Goal of the exercise: Lines before the one containing "roadmap.mp4: [307,532,527,649] ->" are excluded; reproduce that line and all lines after it in the entries below, exactly.

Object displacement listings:

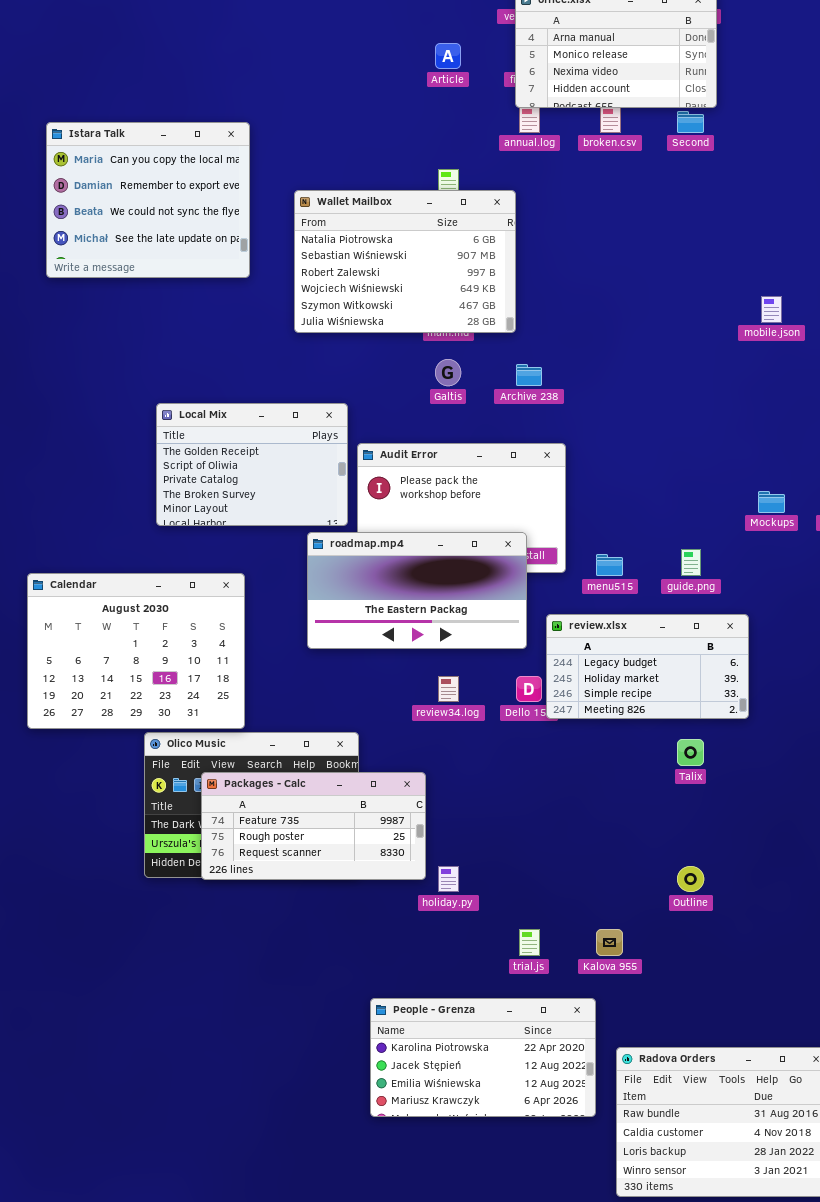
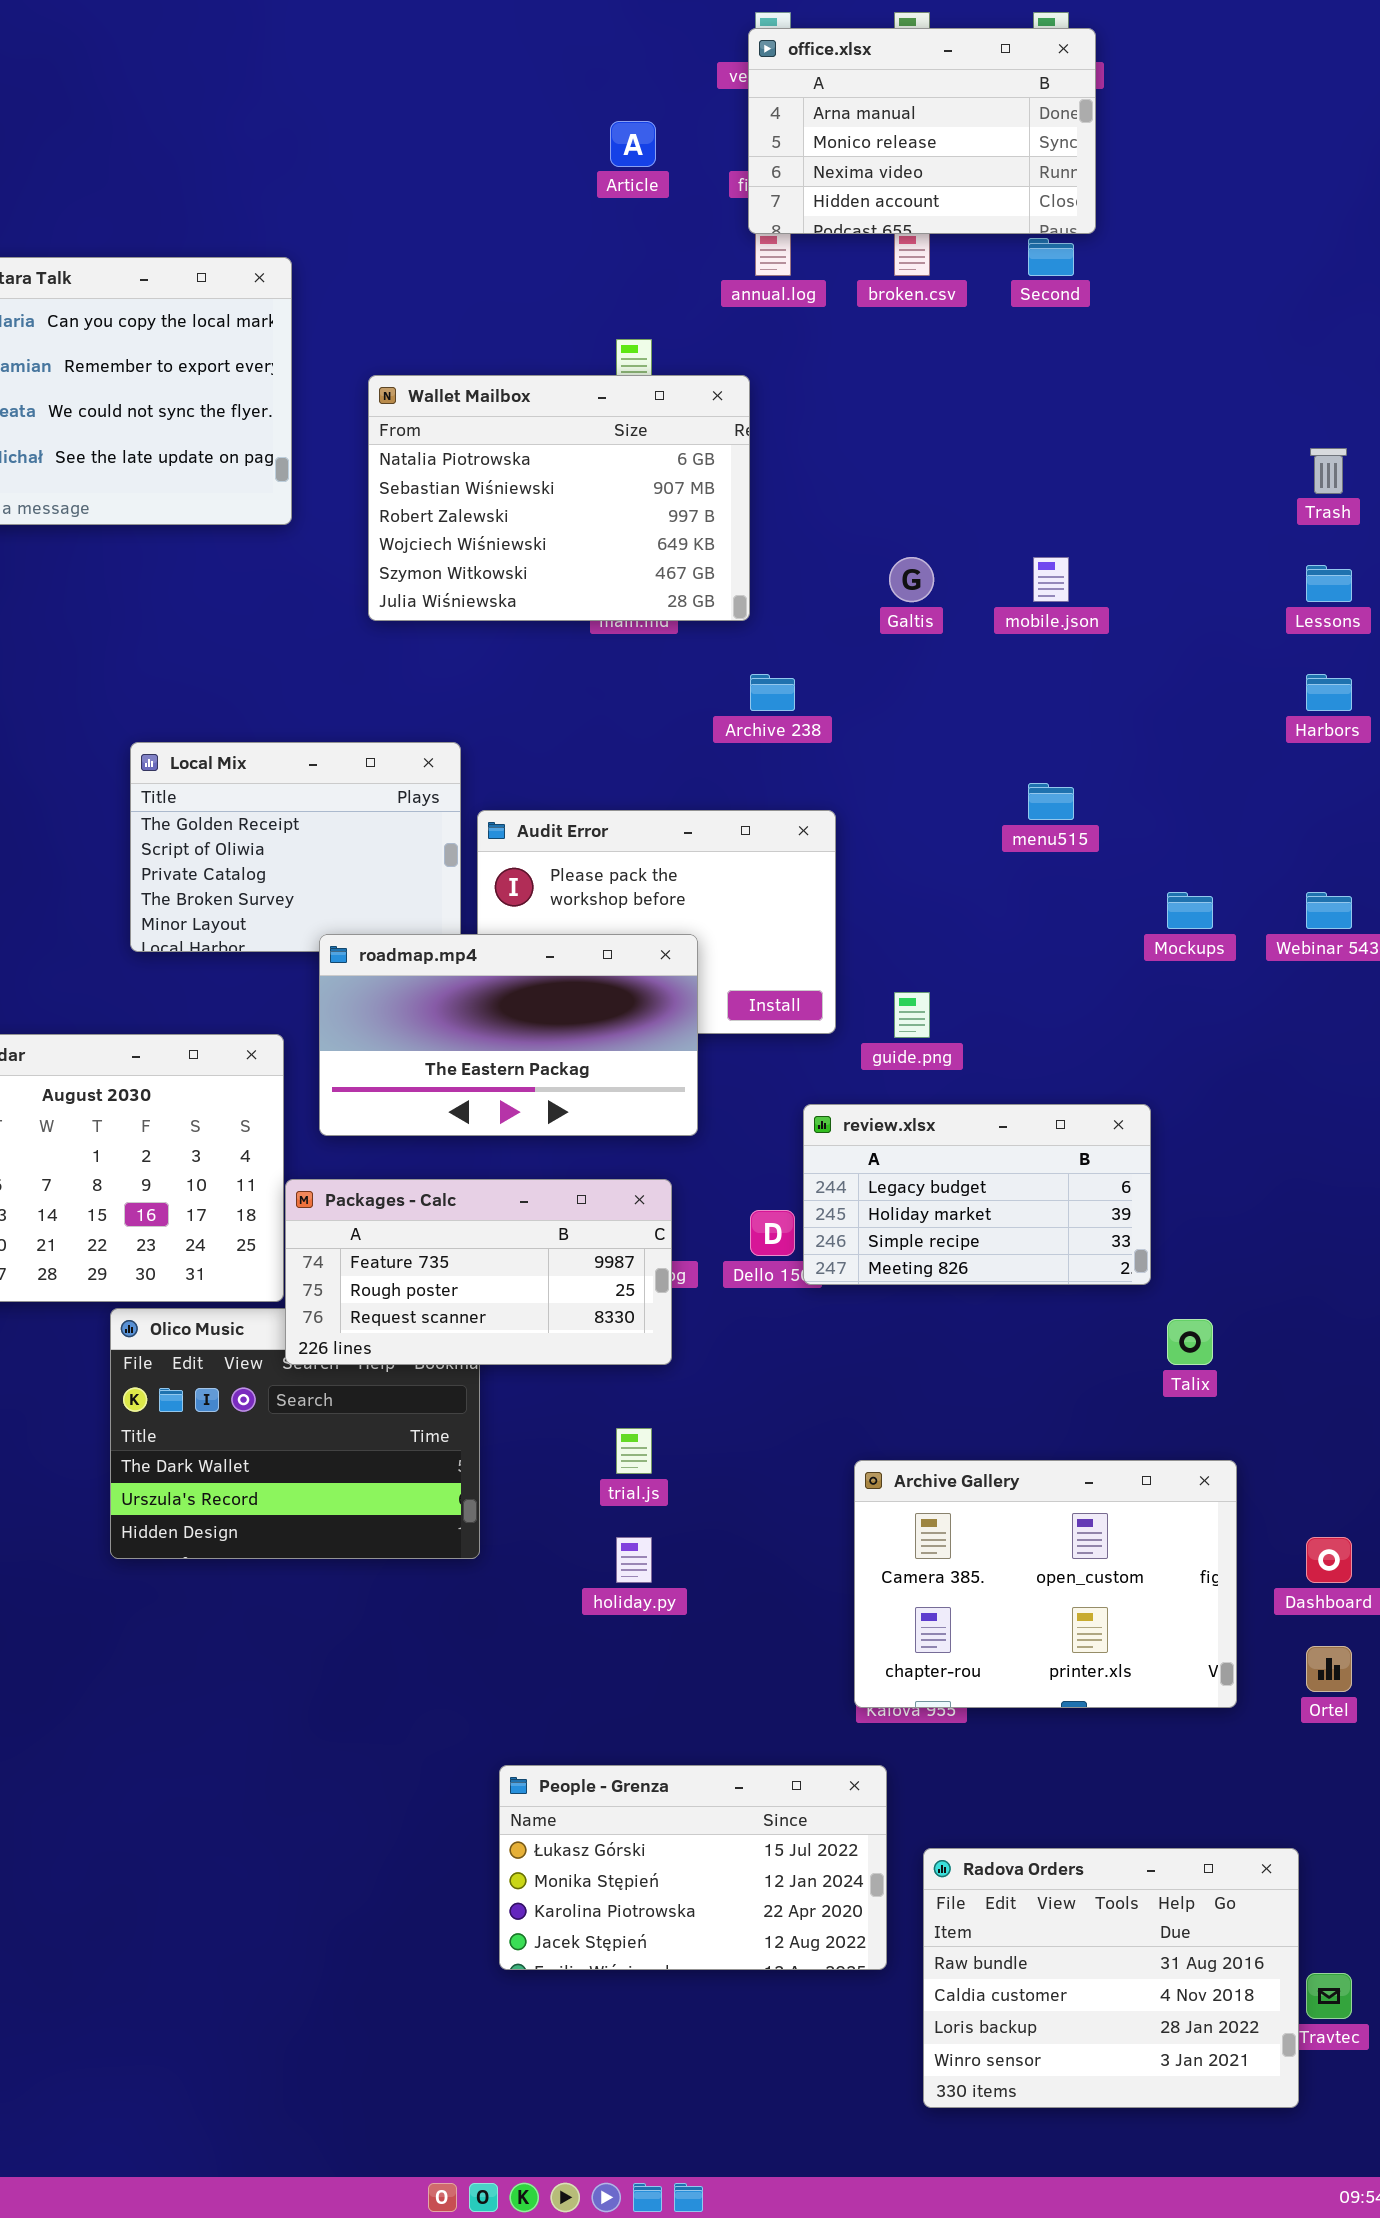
mobile.json: [761,296,782,323] -> [1033,557,1069,602], moved
Galtis: [435,359,461,386] -> [889,557,934,602], moved
roadmap.mp4: [307,532,527,649] -> [319,934,698,1136], moved
guide.png: [681,549,701,576] -> [894,992,930,1038], moved
menu515: [596,554,623,576] -> [1028,783,1074,820], moved
Talix: [677,739,704,766] -> [1167,1319,1213,1365], moved
Packages - Calc: [201,772,426,880] -> [285,1179,672,1365], moved
Archive Gallery: none -> [854,1460,1237,1708], opened
trial.js: [519,929,540,956] -> [616,1428,652,1474], moved
People - Grenza: [370,998,596,1117] -> [499,1765,887,1970], scrolled up 2 rows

Exercise result:
roadmap.mp4: [307,532,527,649] -> [319,934,698,1136], moved
guide.png: [681,549,701,576] -> [894,992,930,1038], moved
menu515: [596,554,623,576] -> [1028,783,1074,820], moved
Talix: [677,739,704,766] -> [1167,1319,1213,1365], moved
Packages - Calc: [201,772,426,880] -> [285,1179,672,1365], moved
Archive Gallery: none -> [854,1460,1237,1708], opened
trial.js: [519,929,540,956] -> [616,1428,652,1474], moved
People - Grenza: [370,998,596,1117] -> [499,1765,887,1970], scrolled up 2 rows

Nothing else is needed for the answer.